(EXERCISE MATERIALS Opens)

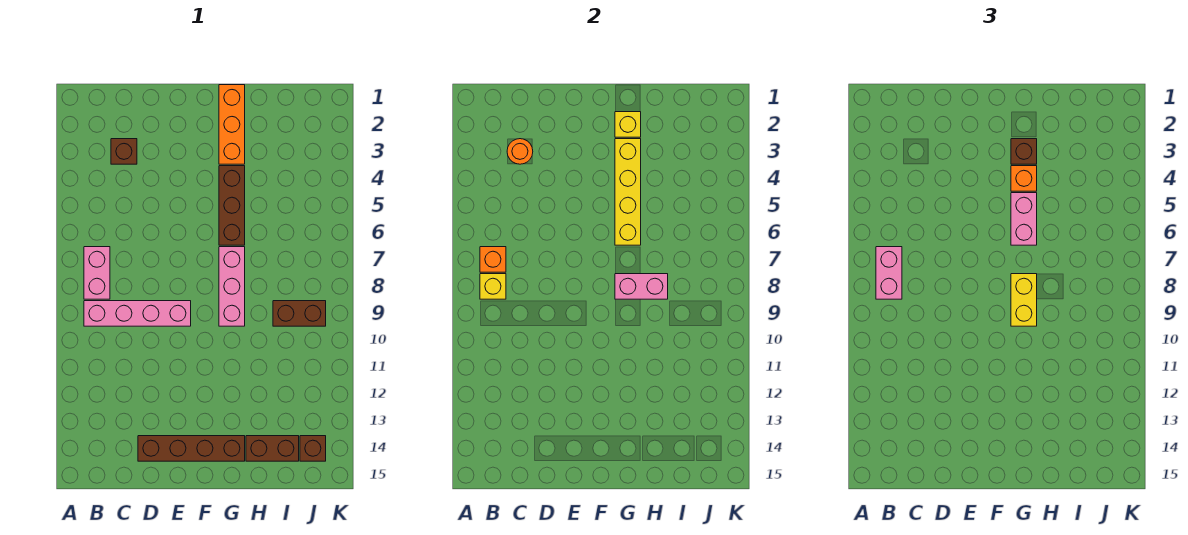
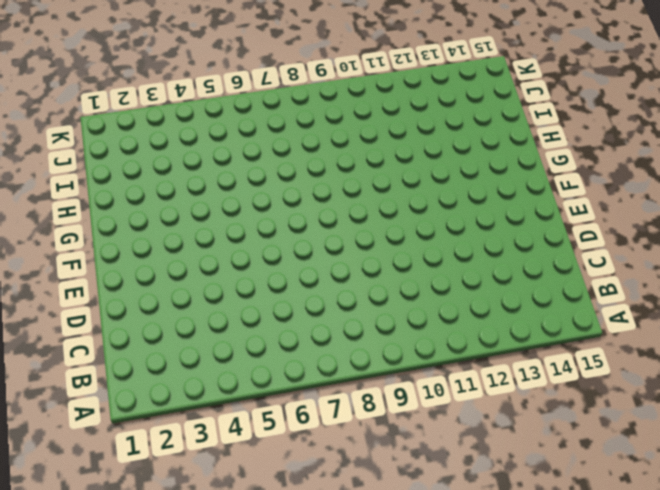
none -> pink brick B7:B8 level 1
none -> pink brick B9:E9 level 1
none -> brown brick C3 level 1

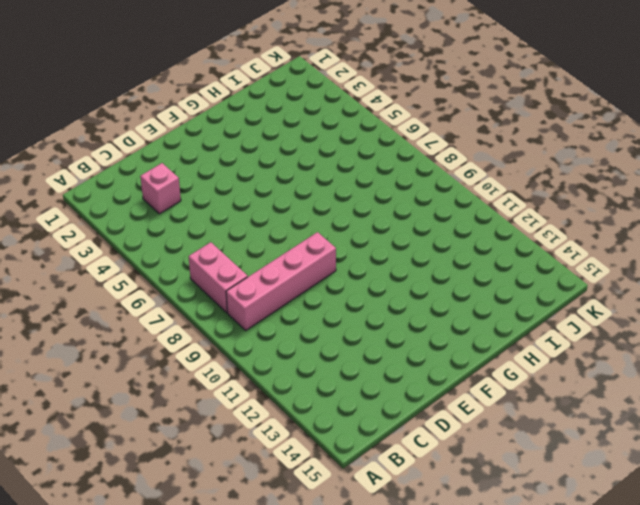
pink brick C3 level 1 -> brown brick C3 level 1
none -> brown brick D14:G14 level 1
none -> orange brick G1:G3 level 1
none -> brown brick G4:G6 level 1

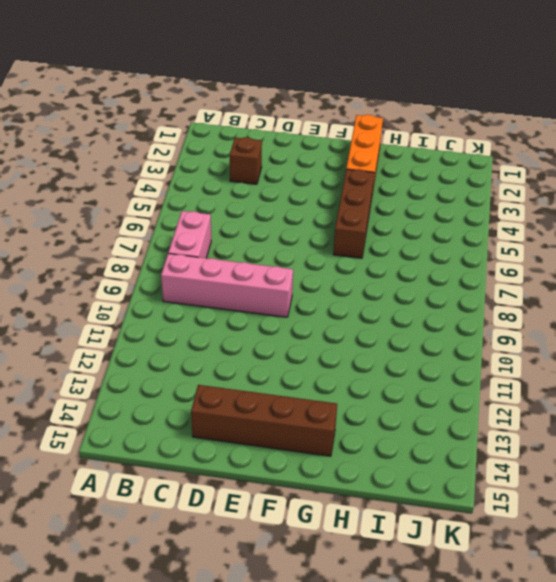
none -> pink brick G7:G9 level 1
none -> brown brick H14:I14 level 1
none -> brown brick I9:J9 level 1

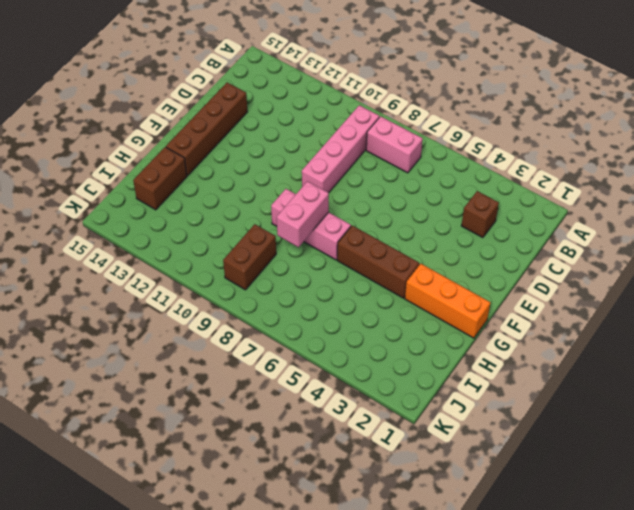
none -> brown brick J14 level 1
none -> orange brick B7 level 2
none -> yellow brick B8 level 2

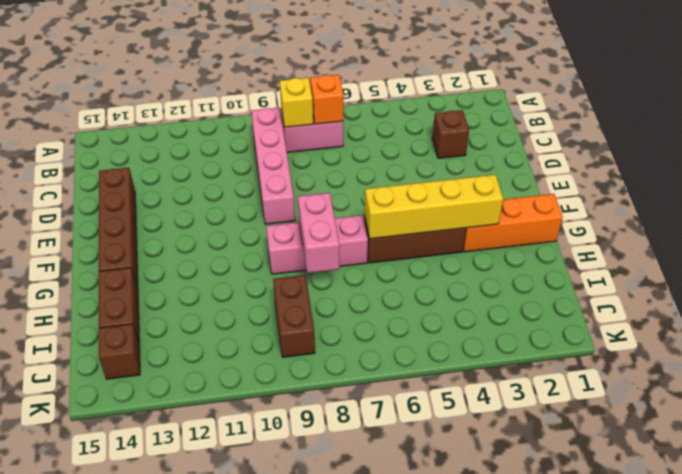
none -> orange round brick C3 level 2
none -> yellow brick G2 level 2
none -> pink brick B7:B8 level 3

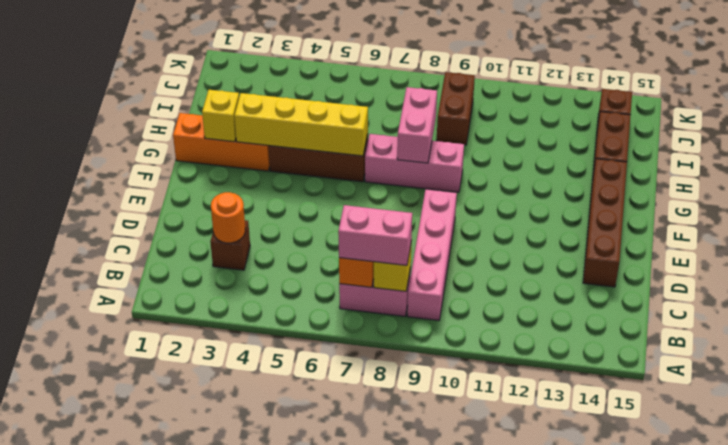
none -> brown brick G3 level 3
none -> orange brick G4 level 3
none -> pink brick G5:G6 level 3

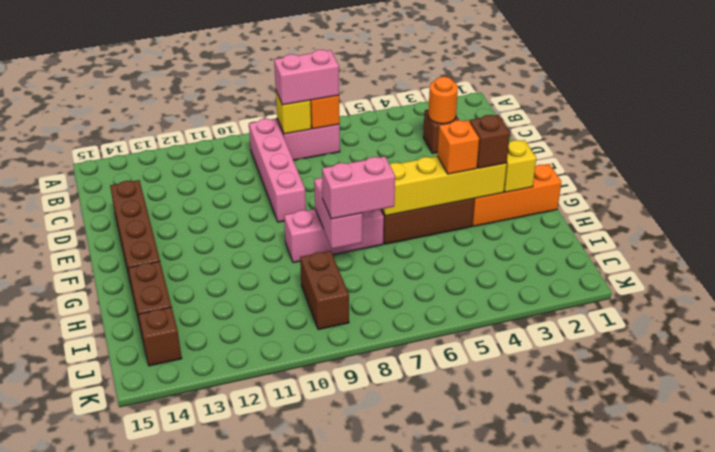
pink brick H7:H8 level 3 -> pink brick G5:G6 level 3
none -> yellow brick G8:G9 level 3

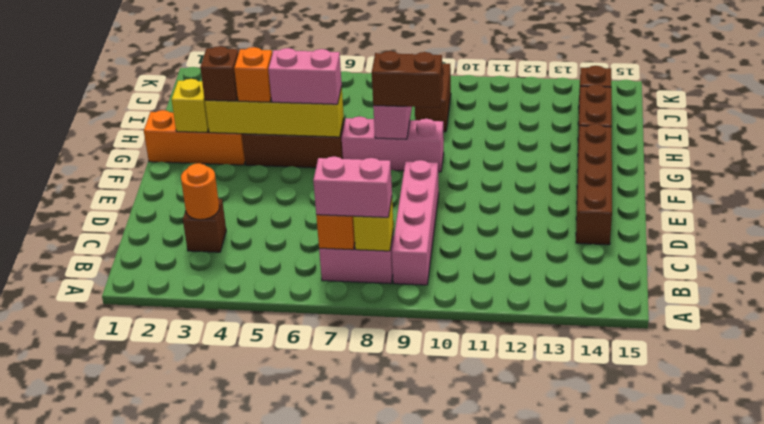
brown brick G8:G9 level 3 -> yellow brick G8:G9 level 3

(EXERCISE MATERIALS Closes)

THE PROBLEM: The output is the lines from the start of the data above through the line containing "none -> brown brick H14:I14 level 1", unchanged, with any picture left out.

RESPONSE:
none -> pink brick B7:B8 level 1
none -> pink brick B9:E9 level 1
none -> brown brick C3 level 1

pink brick C3 level 1 -> brown brick C3 level 1
none -> brown brick D14:G14 level 1
none -> orange brick G1:G3 level 1
none -> brown brick G4:G6 level 1

none -> pink brick G7:G9 level 1
none -> brown brick H14:I14 level 1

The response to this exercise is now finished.